─── Provided material ───

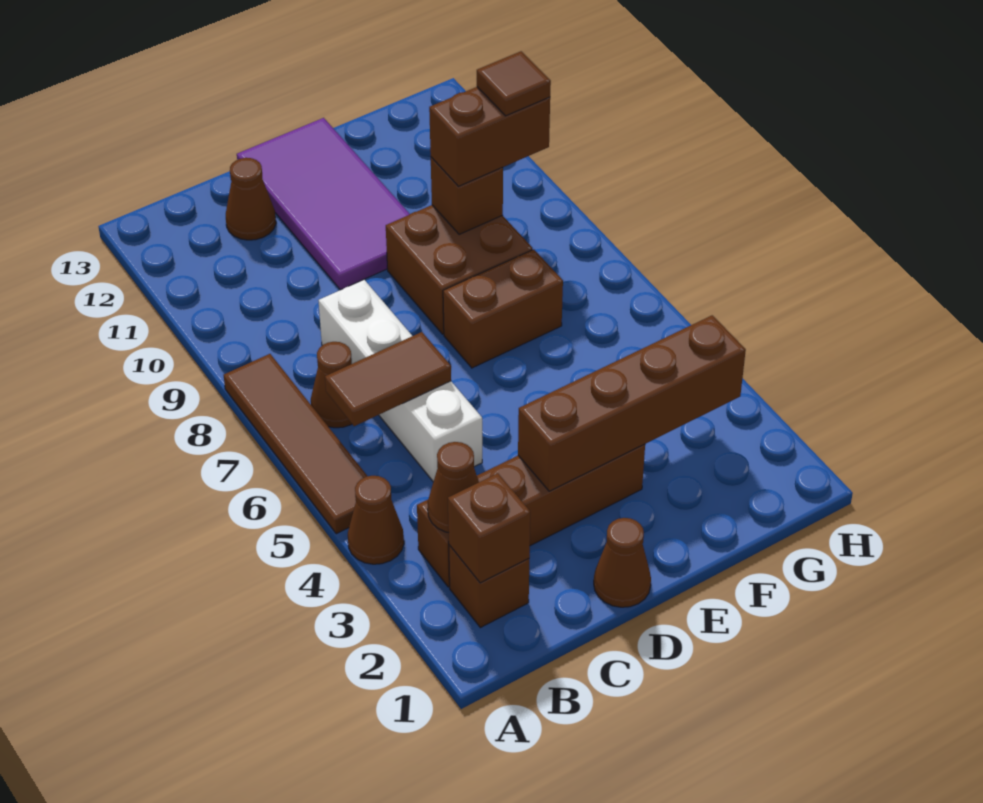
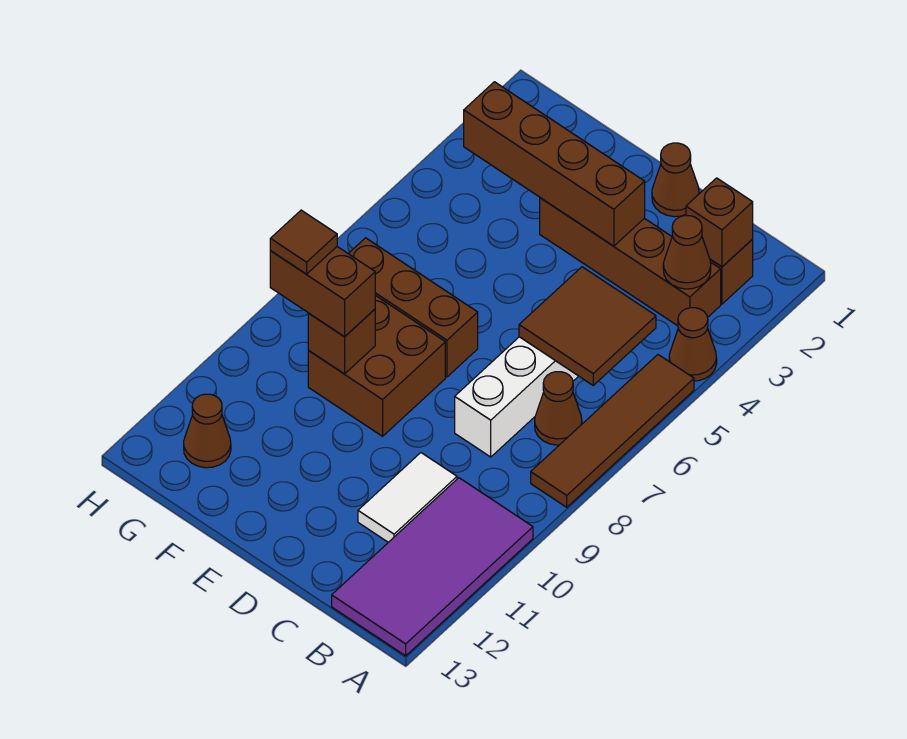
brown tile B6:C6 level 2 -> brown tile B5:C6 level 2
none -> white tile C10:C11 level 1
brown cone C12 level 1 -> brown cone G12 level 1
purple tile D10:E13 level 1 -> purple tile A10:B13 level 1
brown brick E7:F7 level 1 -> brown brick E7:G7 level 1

───

Exactly the lines from the line holding "brown cone C12" through the close of the listing above make up the answer; include nothing else.

brown cone C12 level 1 -> brown cone G12 level 1
purple tile D10:E13 level 1 -> purple tile A10:B13 level 1
brown brick E7:F7 level 1 -> brown brick E7:G7 level 1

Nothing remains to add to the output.